Word for word, please restate the lines from the beginning of the data through the line in which "U4 pin out: N_4 -> none" appears.
*** The data
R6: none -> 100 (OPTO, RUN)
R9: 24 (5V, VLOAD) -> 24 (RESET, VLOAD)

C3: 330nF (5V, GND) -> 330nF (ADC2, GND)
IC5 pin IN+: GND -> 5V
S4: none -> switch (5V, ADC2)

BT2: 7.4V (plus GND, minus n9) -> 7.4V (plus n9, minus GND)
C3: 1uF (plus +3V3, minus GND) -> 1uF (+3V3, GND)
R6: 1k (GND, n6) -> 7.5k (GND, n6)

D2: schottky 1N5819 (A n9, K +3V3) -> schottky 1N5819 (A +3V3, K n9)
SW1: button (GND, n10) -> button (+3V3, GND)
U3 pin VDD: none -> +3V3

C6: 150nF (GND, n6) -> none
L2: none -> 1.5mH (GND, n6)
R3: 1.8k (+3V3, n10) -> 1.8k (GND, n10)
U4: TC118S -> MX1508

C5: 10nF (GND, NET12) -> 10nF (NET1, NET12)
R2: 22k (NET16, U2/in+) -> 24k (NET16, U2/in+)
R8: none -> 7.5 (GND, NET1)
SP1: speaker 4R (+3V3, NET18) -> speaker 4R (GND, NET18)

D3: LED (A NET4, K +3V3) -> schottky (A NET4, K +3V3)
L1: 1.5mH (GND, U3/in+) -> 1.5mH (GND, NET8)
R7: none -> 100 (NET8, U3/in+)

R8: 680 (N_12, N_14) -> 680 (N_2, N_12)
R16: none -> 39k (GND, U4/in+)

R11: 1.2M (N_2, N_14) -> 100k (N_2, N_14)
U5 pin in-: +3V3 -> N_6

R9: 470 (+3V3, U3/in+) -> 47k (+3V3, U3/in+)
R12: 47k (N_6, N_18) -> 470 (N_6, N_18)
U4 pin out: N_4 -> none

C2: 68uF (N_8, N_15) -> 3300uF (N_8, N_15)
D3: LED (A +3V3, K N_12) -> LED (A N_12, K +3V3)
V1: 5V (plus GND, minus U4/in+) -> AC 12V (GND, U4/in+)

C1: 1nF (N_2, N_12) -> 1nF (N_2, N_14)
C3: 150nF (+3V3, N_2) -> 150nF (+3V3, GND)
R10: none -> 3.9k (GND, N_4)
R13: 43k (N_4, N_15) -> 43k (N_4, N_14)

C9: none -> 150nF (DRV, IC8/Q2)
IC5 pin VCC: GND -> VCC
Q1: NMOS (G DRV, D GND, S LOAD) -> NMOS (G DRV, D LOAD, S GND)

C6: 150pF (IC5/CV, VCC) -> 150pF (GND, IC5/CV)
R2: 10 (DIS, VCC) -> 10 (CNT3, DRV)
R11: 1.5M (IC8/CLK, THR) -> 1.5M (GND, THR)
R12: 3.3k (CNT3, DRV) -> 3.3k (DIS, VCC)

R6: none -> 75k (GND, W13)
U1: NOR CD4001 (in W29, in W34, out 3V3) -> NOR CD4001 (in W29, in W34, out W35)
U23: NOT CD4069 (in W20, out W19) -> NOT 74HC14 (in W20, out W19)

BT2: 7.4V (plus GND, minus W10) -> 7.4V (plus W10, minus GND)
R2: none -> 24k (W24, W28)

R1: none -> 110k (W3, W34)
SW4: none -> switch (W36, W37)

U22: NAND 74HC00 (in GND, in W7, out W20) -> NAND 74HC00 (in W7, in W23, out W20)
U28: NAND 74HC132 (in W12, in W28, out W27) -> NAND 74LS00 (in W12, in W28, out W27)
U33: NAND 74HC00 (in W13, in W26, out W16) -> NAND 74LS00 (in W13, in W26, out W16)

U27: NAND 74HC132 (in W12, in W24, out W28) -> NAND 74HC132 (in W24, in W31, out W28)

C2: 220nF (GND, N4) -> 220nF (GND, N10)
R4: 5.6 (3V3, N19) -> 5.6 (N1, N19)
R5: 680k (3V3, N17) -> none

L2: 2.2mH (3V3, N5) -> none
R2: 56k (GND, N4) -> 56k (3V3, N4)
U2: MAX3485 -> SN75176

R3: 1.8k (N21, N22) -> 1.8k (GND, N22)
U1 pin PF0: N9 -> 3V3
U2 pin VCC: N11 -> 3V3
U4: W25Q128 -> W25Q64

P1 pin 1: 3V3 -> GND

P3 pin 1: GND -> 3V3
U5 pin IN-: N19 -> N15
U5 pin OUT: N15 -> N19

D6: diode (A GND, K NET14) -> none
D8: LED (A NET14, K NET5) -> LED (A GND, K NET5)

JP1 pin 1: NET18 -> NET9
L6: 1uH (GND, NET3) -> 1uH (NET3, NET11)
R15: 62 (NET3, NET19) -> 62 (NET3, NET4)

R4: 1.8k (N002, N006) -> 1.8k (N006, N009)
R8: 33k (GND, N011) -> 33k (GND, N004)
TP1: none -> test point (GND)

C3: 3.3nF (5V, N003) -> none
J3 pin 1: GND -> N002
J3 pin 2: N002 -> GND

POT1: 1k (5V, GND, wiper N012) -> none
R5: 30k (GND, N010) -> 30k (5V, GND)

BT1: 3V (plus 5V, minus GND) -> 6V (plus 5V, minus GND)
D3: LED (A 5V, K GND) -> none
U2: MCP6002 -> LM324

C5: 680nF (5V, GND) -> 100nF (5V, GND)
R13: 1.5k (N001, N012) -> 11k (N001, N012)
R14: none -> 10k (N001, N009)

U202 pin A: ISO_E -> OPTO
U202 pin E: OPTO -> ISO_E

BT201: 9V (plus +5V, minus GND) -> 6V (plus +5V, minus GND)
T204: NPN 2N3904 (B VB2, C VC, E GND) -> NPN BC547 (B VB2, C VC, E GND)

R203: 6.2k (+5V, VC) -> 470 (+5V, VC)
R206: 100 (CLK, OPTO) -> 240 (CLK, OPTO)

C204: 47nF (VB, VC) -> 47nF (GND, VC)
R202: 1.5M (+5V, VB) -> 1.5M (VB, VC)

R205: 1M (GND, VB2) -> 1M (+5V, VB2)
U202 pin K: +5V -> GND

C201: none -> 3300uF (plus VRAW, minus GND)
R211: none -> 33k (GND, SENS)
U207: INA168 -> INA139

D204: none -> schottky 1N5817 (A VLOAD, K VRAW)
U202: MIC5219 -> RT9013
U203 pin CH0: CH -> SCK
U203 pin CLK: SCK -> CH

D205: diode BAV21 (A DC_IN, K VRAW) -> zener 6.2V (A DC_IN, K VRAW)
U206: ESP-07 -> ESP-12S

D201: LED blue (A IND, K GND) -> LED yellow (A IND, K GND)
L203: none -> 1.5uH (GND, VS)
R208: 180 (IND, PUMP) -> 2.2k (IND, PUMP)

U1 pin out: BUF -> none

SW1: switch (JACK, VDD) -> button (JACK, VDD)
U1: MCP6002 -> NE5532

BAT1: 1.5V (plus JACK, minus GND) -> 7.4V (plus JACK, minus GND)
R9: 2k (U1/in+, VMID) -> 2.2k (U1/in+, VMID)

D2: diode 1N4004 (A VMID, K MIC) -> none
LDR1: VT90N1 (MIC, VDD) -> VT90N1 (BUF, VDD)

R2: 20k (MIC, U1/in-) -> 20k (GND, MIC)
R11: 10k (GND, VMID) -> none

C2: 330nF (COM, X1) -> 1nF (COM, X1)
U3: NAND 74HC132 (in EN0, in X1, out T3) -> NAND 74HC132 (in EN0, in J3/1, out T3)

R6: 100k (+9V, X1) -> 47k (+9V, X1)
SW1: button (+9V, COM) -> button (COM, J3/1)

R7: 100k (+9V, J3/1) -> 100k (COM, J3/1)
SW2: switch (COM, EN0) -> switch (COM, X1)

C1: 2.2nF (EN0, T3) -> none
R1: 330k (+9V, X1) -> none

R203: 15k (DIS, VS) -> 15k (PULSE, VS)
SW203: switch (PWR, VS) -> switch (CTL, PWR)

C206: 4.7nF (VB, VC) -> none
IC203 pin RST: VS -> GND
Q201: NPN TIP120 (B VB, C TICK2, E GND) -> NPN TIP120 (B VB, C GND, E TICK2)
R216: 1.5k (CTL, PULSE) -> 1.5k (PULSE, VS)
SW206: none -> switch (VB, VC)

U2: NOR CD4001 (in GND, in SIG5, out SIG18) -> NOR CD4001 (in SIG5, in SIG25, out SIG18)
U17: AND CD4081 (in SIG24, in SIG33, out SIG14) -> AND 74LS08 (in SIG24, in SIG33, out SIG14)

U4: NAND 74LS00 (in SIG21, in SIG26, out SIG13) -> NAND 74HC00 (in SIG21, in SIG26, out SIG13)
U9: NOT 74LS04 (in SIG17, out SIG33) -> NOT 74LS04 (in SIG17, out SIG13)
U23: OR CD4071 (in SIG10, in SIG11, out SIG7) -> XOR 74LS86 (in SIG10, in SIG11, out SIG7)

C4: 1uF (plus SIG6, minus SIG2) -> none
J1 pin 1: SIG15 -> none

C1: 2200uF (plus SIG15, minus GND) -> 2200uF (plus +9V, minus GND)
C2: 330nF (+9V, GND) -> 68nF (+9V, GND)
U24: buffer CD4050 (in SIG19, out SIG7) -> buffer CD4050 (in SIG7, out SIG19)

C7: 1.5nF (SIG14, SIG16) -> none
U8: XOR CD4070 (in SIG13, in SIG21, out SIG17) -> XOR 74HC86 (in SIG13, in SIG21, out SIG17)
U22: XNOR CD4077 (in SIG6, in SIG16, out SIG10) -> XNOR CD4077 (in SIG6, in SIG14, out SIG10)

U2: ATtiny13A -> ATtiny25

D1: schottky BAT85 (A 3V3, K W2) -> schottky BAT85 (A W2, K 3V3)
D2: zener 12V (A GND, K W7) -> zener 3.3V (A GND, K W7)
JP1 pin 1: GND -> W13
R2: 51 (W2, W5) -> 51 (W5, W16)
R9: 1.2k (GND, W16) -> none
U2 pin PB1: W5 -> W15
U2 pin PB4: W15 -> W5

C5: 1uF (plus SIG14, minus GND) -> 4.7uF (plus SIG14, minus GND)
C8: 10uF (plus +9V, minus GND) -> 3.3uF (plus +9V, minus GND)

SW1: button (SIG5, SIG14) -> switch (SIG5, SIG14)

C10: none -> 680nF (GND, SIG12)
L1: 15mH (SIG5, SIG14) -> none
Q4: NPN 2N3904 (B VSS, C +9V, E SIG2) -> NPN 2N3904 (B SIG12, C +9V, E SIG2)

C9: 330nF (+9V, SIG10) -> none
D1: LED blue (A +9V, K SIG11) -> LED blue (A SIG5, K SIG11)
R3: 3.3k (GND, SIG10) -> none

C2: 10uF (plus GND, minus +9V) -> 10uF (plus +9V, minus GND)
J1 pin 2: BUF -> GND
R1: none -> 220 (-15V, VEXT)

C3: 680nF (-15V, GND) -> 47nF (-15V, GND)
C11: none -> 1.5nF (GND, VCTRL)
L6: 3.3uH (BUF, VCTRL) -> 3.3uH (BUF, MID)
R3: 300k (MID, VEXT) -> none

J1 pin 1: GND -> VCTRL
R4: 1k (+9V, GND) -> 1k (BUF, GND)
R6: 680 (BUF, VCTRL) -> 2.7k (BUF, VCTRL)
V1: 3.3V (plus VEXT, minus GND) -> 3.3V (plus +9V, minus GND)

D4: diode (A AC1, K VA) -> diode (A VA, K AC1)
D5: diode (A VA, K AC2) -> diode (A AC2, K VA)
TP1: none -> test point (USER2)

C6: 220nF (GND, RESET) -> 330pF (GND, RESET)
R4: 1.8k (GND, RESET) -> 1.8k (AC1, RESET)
******
Exercise output:
R6: none -> 100 (OPTO, RUN)
R9: 24 (5V, VLOAD) -> 24 (RESET, VLOAD)

C3: 330nF (5V, GND) -> 330nF (ADC2, GND)
IC5 pin IN+: GND -> 5V
S4: none -> switch (5V, ADC2)

BT2: 7.4V (plus GND, minus n9) -> 7.4V (plus n9, minus GND)
C3: 1uF (plus +3V3, minus GND) -> 1uF (+3V3, GND)
R6: 1k (GND, n6) -> 7.5k (GND, n6)

D2: schottky 1N5819 (A n9, K +3V3) -> schottky 1N5819 (A +3V3, K n9)
SW1: button (GND, n10) -> button (+3V3, GND)
U3 pin VDD: none -> +3V3

C6: 150nF (GND, n6) -> none
L2: none -> 1.5mH (GND, n6)
R3: 1.8k (+3V3, n10) -> 1.8k (GND, n10)
U4: TC118S -> MX1508

C5: 10nF (GND, NET12) -> 10nF (NET1, NET12)
R2: 22k (NET16, U2/in+) -> 24k (NET16, U2/in+)
R8: none -> 7.5 (GND, NET1)
SP1: speaker 4R (+3V3, NET18) -> speaker 4R (GND, NET18)

D3: LED (A NET4, K +3V3) -> schottky (A NET4, K +3V3)
L1: 1.5mH (GND, U3/in+) -> 1.5mH (GND, NET8)
R7: none -> 100 (NET8, U3/in+)

R8: 680 (N_12, N_14) -> 680 (N_2, N_12)
R16: none -> 39k (GND, U4/in+)

R11: 1.2M (N_2, N_14) -> 100k (N_2, N_14)
U5 pin in-: +3V3 -> N_6

R9: 470 (+3V3, U3/in+) -> 47k (+3V3, U3/in+)
R12: 47k (N_6, N_18) -> 470 (N_6, N_18)
U4 pin out: N_4 -> none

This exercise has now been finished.